The answer must be every line of the records below that holds the word "pink".
-- Opening Marker --
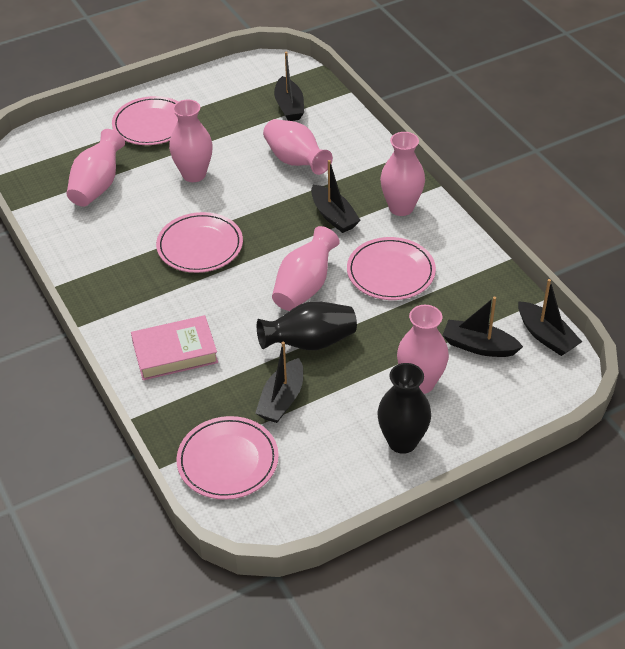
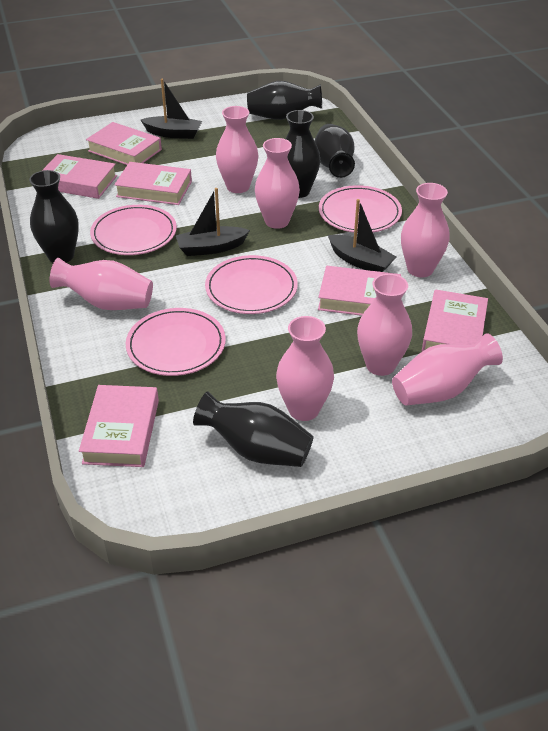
black boat: 5 -> 3
black vase: 2 -> 5
pink book: 1 -> 6
pink vase: 6 -> 7

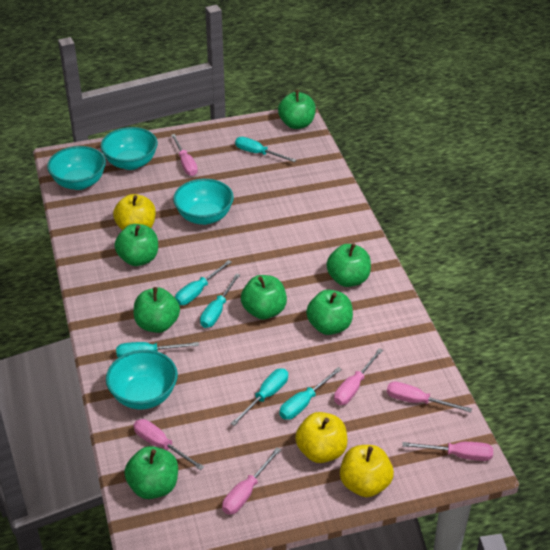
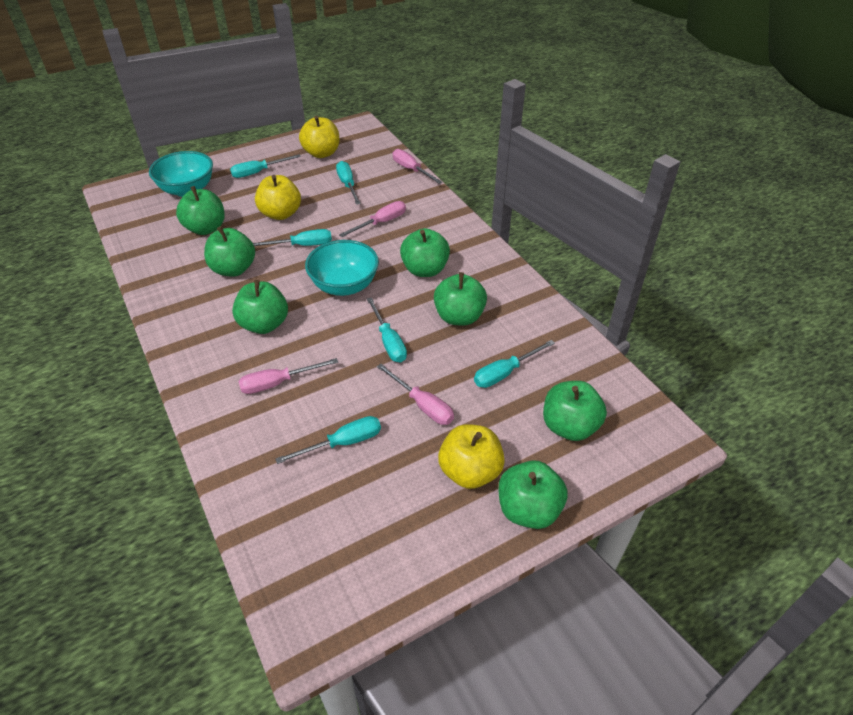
pink screwdriver: 6 -> 4
turquoise bowl: 4 -> 2

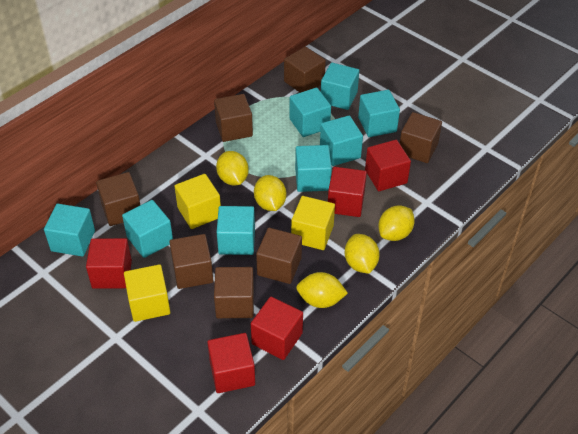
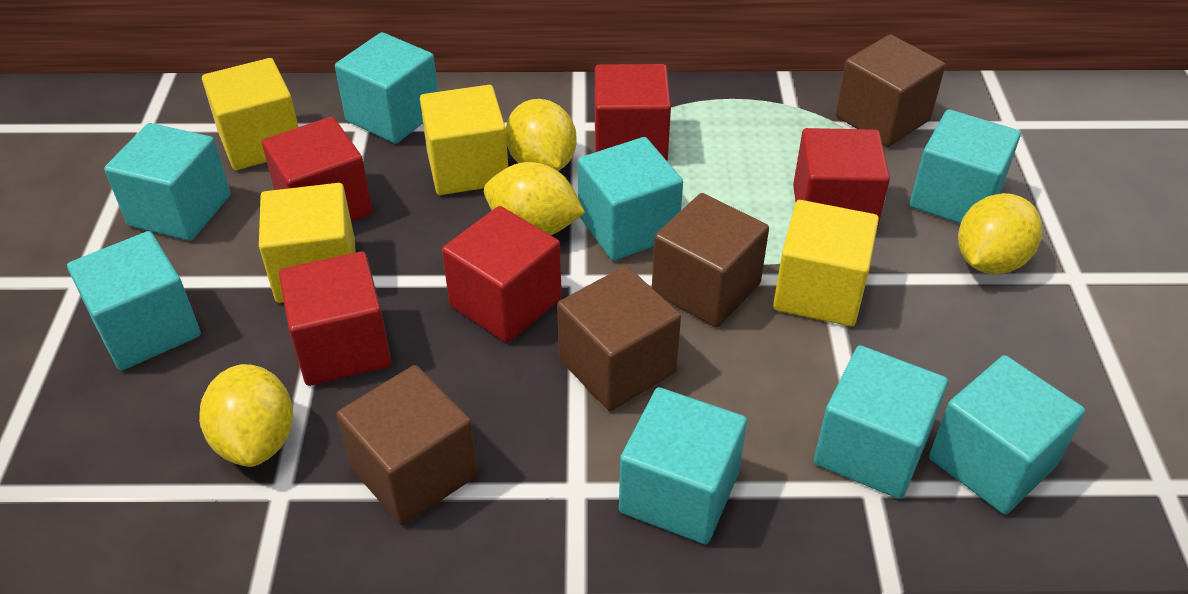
brown cube: 7 -> 4
yellow cube: 3 -> 4
yellow lemon: 5 -> 4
-- Closing Marker --
Completed exercise:
pink book: 1 -> 6
pink vase: 6 -> 7
pink screwdriver: 6 -> 4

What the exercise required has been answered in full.